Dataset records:
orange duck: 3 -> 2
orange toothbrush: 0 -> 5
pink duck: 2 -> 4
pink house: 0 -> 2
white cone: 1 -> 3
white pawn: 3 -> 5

_DIRECTIONS_
Your reply should consist only of the lines from the one containing "orange toothbrush: 0 -> 5" through the last line of the records, each reproduced exactly.

_EXERCISE ANSWER_
orange toothbrush: 0 -> 5
pink duck: 2 -> 4
pink house: 0 -> 2
white cone: 1 -> 3
white pawn: 3 -> 5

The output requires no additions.